- What you should do:
Report each line of the records below that holds the word "white".

________________

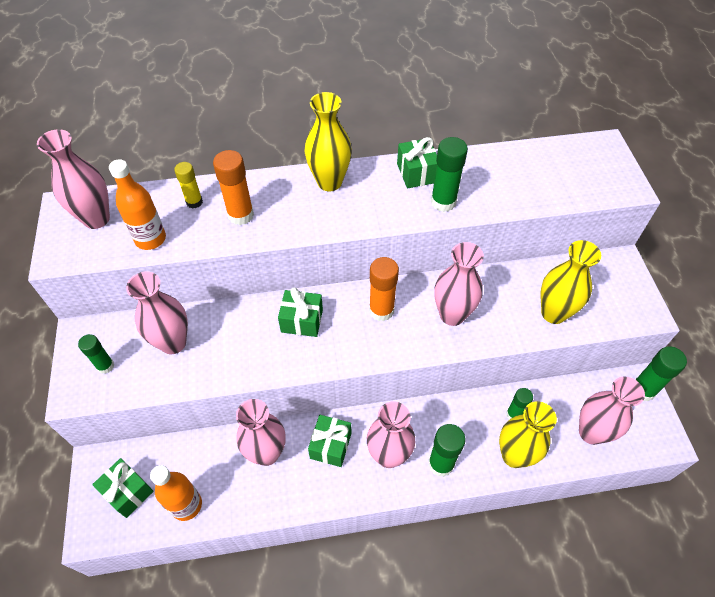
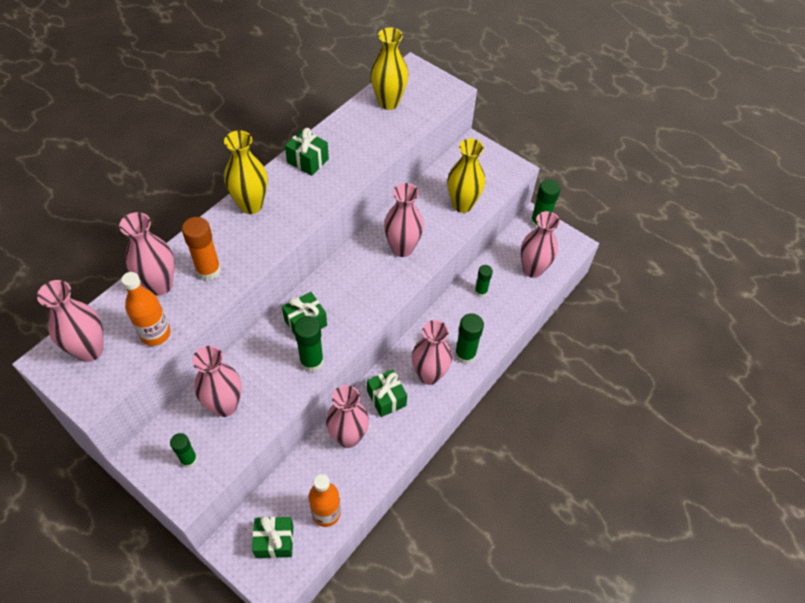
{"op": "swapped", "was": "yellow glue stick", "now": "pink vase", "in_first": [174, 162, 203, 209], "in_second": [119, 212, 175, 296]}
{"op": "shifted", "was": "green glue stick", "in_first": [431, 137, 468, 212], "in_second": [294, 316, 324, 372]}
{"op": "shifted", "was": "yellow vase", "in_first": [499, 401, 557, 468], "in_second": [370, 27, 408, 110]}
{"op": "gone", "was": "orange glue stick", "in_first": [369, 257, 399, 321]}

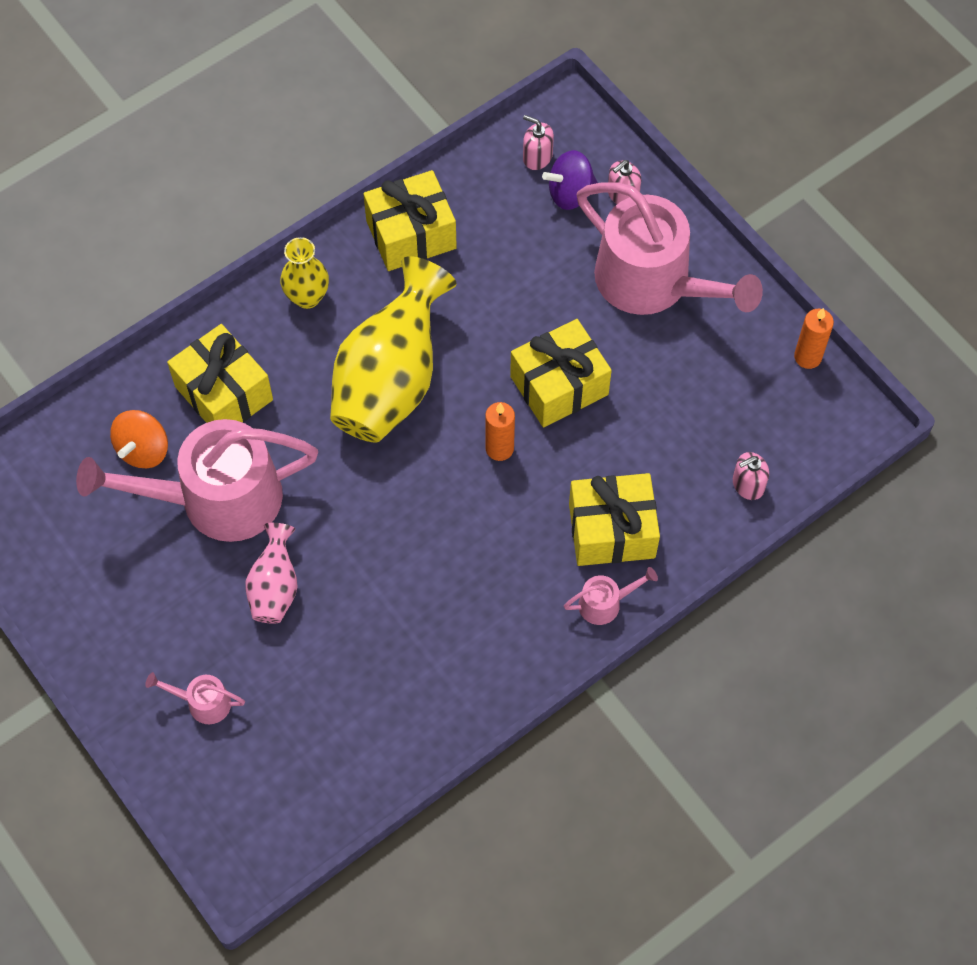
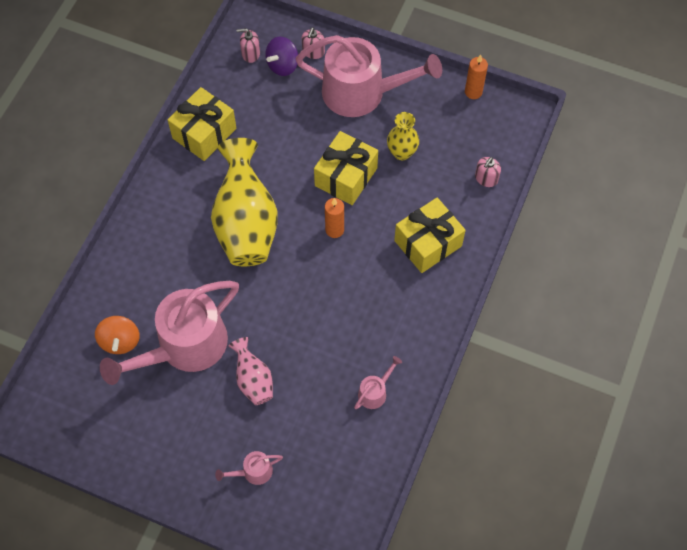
{"op": "shifted", "was": "pink watering can", "in_first": [564, 567, 658, 625], "in_second": [354, 356, 402, 409]}
{"op": "shifted", "was": "yellow vase", "in_first": [280, 237, 329, 309], "in_second": [387, 112, 419, 160]}
{"op": "gone", "was": "yellow gift", "in_first": [167, 324, 273, 423]}

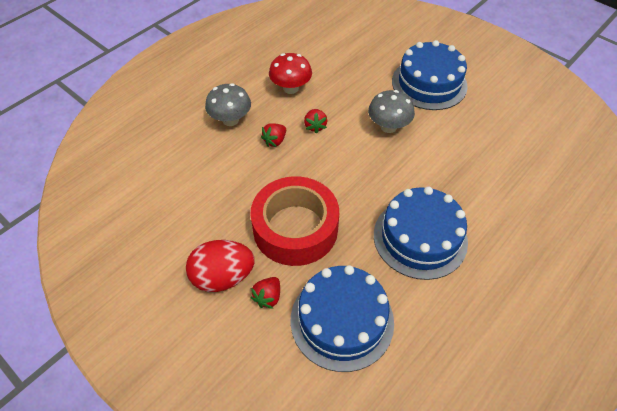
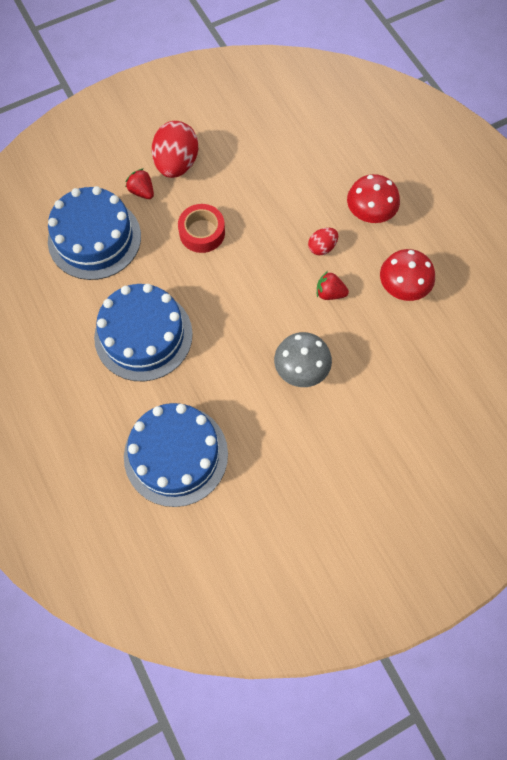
{"op": "shifted", "was": "blue cake", "in_first": [392, 40, 468, 110], "in_second": [124, 403, 228, 507]}
{"op": "scaled", "was": "red tape", "in_first": [251, 176, 339, 266], "in_second": [178, 204, 225, 253], "ratio": 0.54}
{"op": "swapped", "was": "red strawberry", "now": "red egg", "in_first": [261, 123, 286, 147], "in_second": [308, 228, 338, 255]}
{"op": "repainted", "was": "grey mushroom", "now": "red mushroom", "in_first": [205, 83, 251, 126], "in_second": [347, 174, 400, 223]}

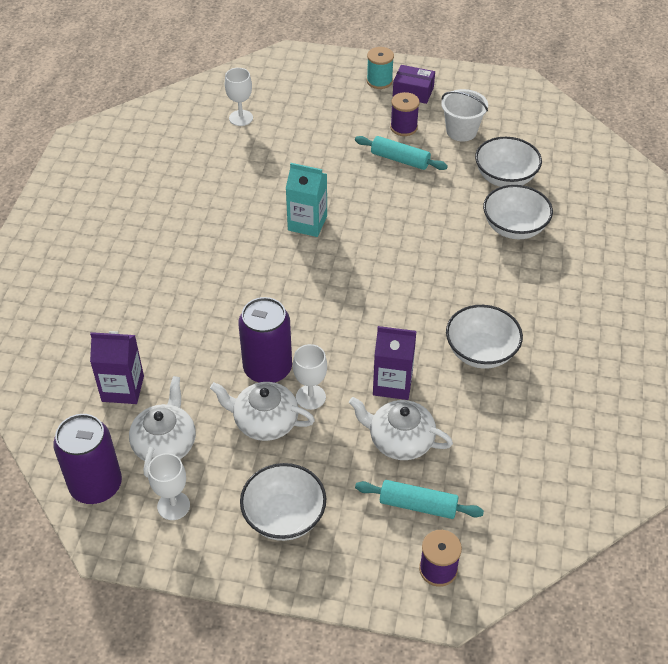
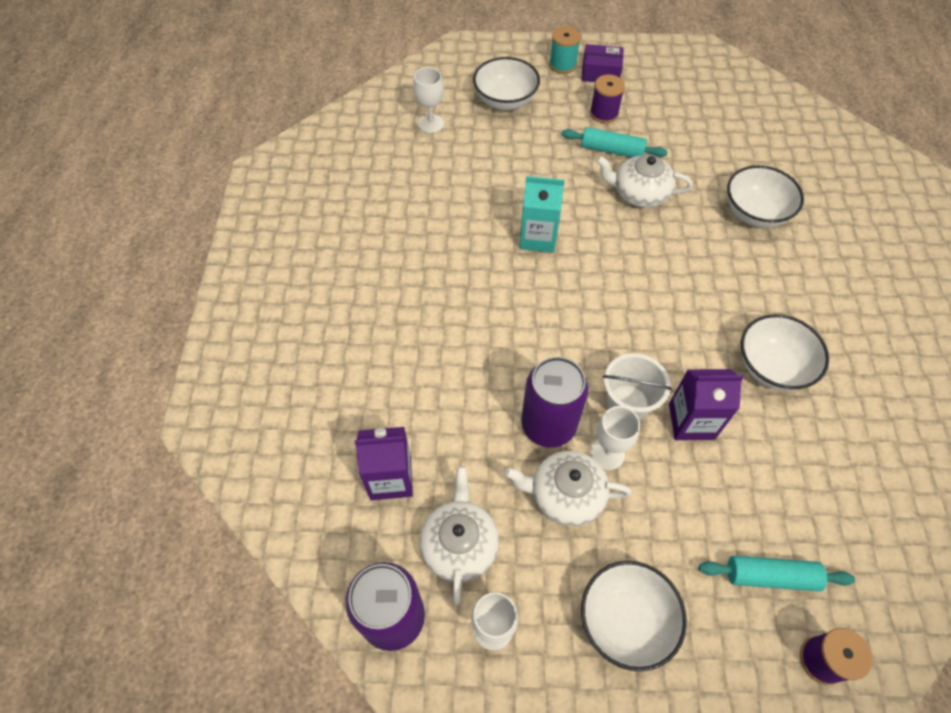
{"op": "shifted", "was": "white bowl", "in_first": [475, 137, 542, 187], "in_second": [473, 57, 540, 110]}
{"op": "shifted", "was": "white teapot", "in_first": [349, 397, 453, 460], "in_second": [596, 155, 693, 208]}
{"op": "shifted", "was": "white bucket", "in_first": [441, 89, 488, 142], "in_second": [603, 353, 672, 420]}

________________

- Solution to this task:
{"op": "shifted", "was": "white bowl", "in_first": [475, 137, 542, 187], "in_second": [473, 57, 540, 110]}
{"op": "shifted", "was": "white teapot", "in_first": [349, 397, 453, 460], "in_second": [596, 155, 693, 208]}
{"op": "shifted", "was": "white bucket", "in_first": [441, 89, 488, 142], "in_second": [603, 353, 672, 420]}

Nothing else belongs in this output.